**** Listed entries
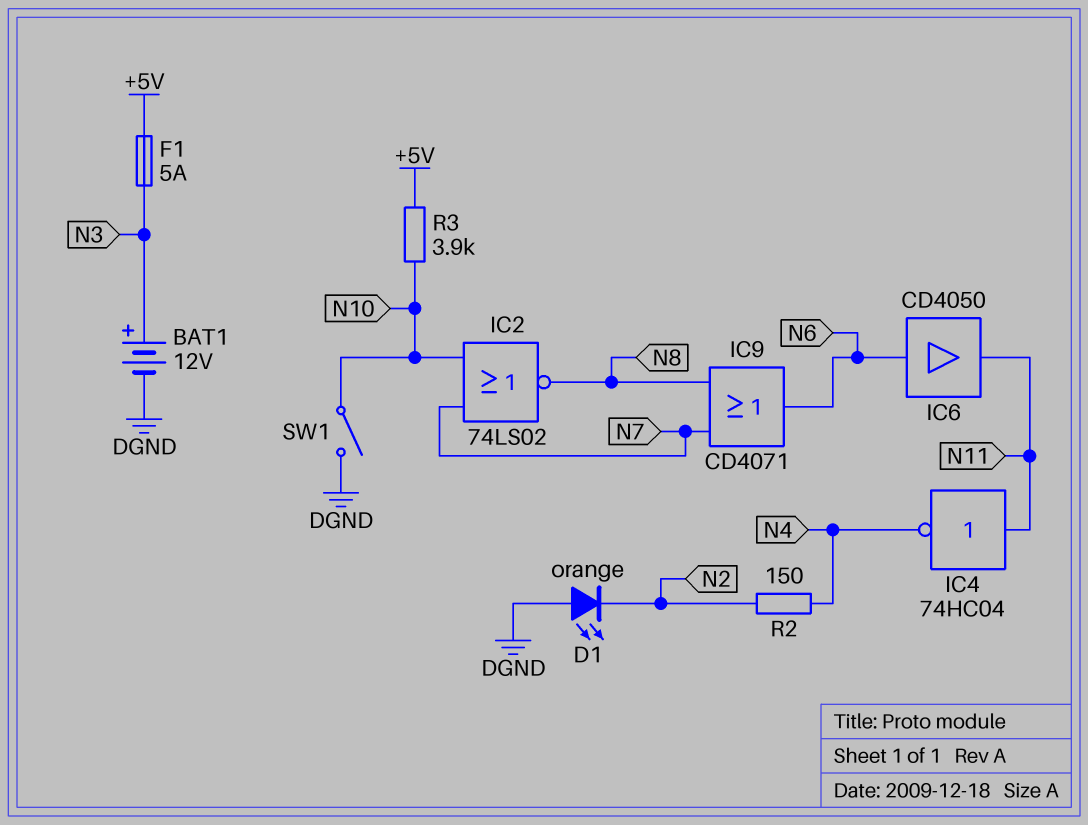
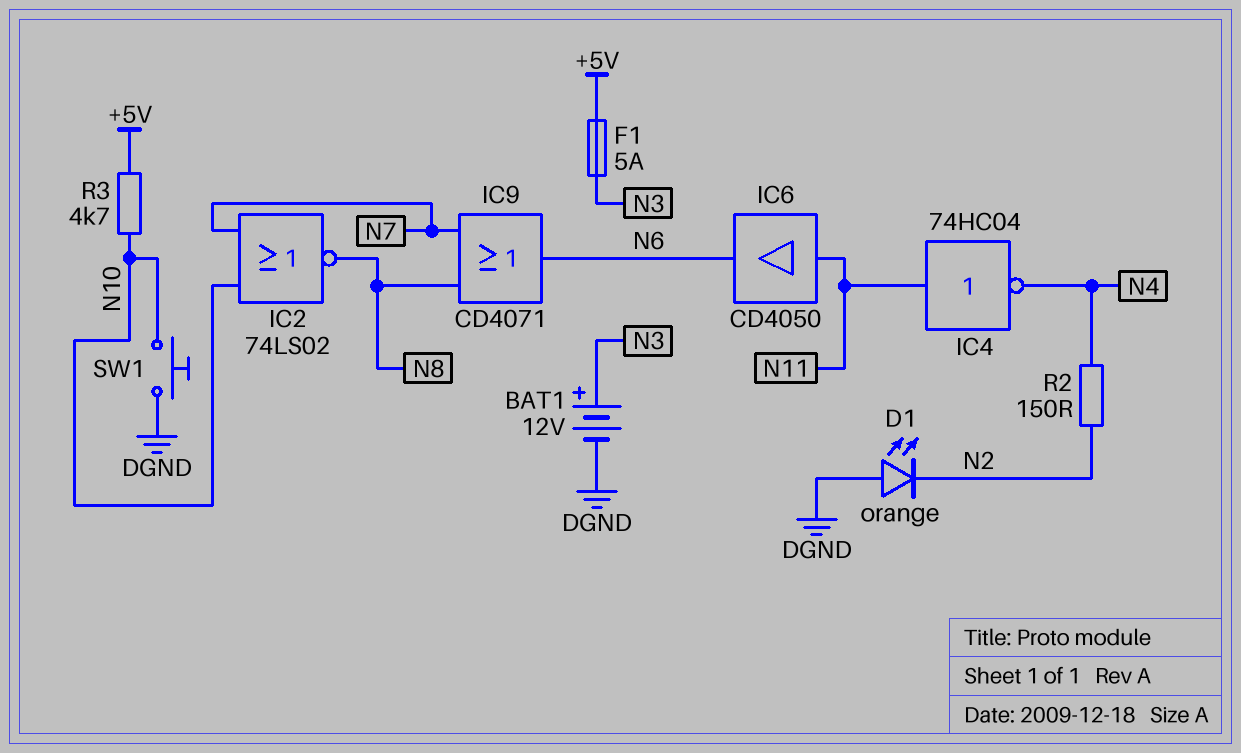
IC6: buffer CD4050 (in N6, out N11) -> buffer CD4050 (in N11, out N6)
R3: 3.9k (+5V, N10) -> 4.7k (+5V, N10)
SW1: switch (DGND, N10) -> button (DGND, N10)

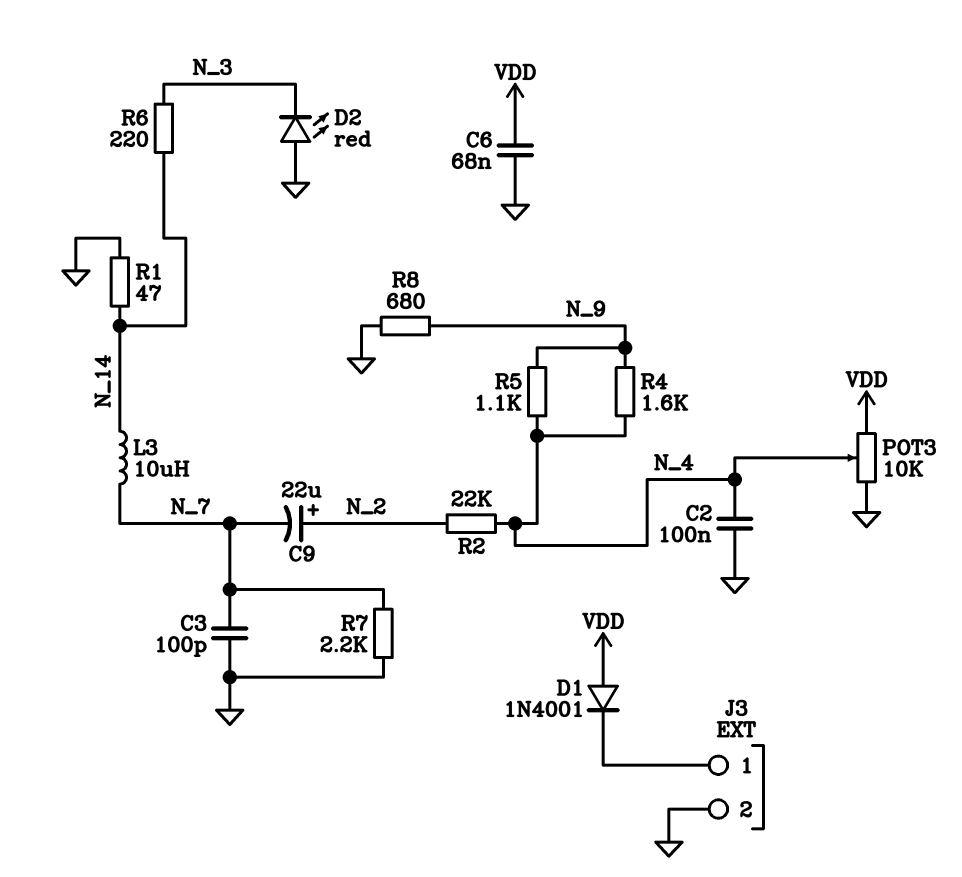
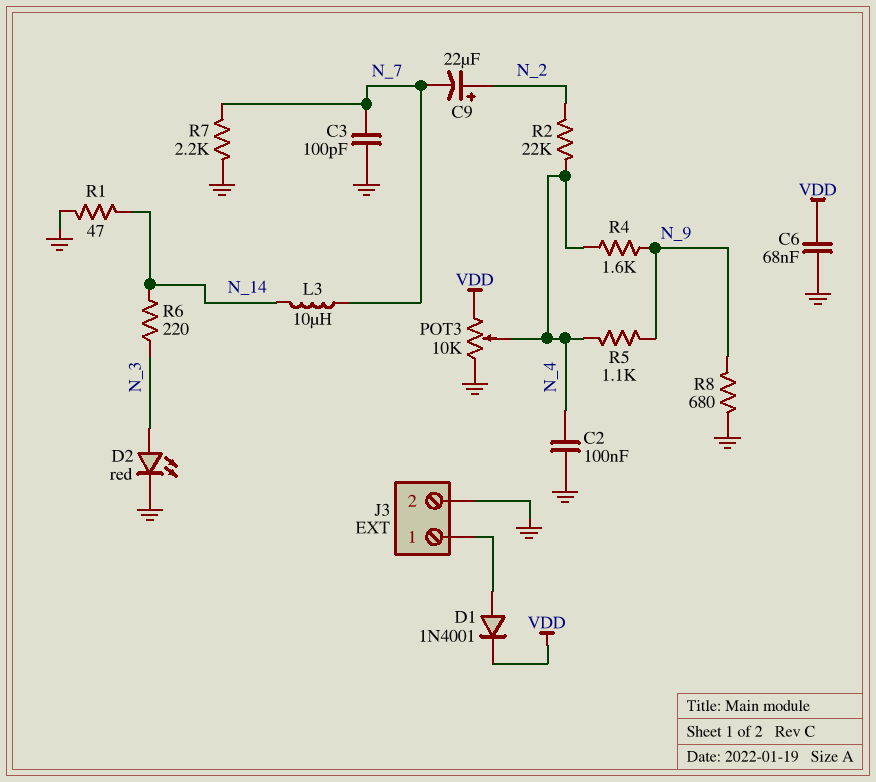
D1: diode 1N4001 (A VDD, K J3/1) -> diode 1N4001 (A J3/1, K VDD)
D2: LED red (A GND, K N_3) -> LED red (A N_3, K GND)

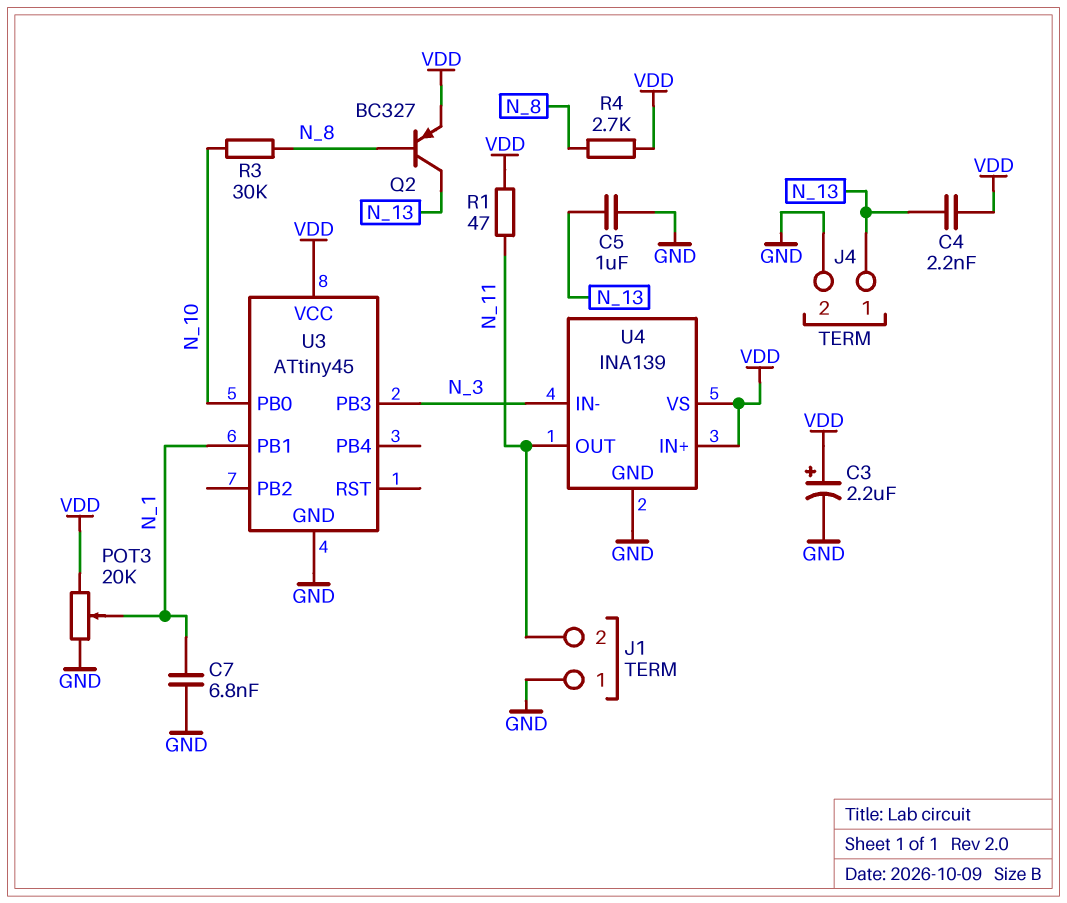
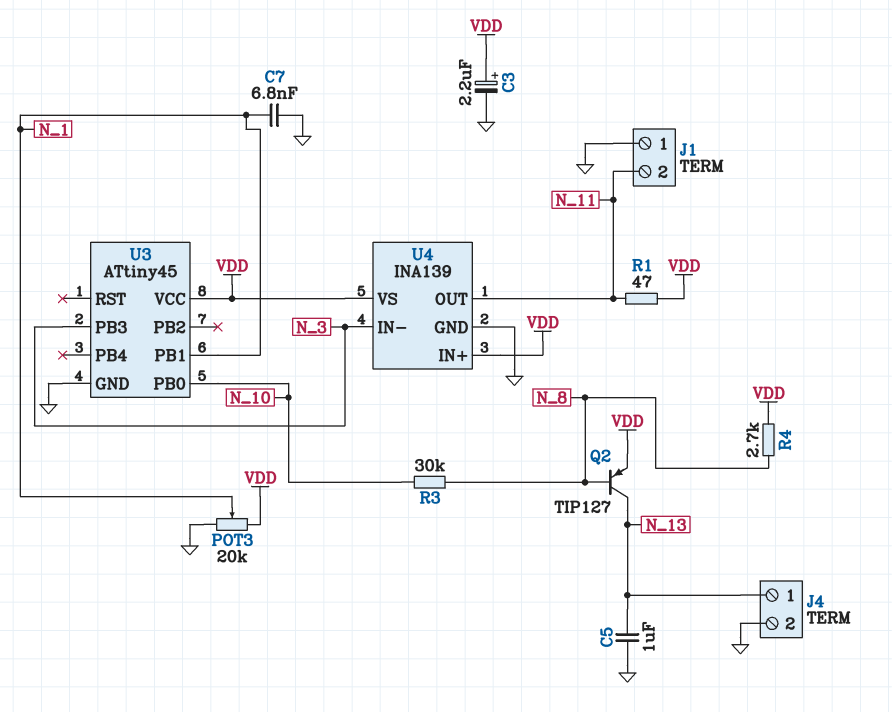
C4: 2.2nF (N_13, VDD) -> none
Q2: PNP BC327 (B N_8, C N_13, E VDD) -> PNP TIP127 (B N_8, C N_13, E VDD)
********
### Assignment
Restate the material above word for word, omitting the pictures.

### Exercise response
IC6: buffer CD4050 (in N6, out N11) -> buffer CD4050 (in N11, out N6)
R3: 3.9k (+5V, N10) -> 4.7k (+5V, N10)
SW1: switch (DGND, N10) -> button (DGND, N10)

D1: diode 1N4001 (A VDD, K J3/1) -> diode 1N4001 (A J3/1, K VDD)
D2: LED red (A GND, K N_3) -> LED red (A N_3, K GND)

C4: 2.2nF (N_13, VDD) -> none
Q2: PNP BC327 (B N_8, C N_13, E VDD) -> PNP TIP127 (B N_8, C N_13, E VDD)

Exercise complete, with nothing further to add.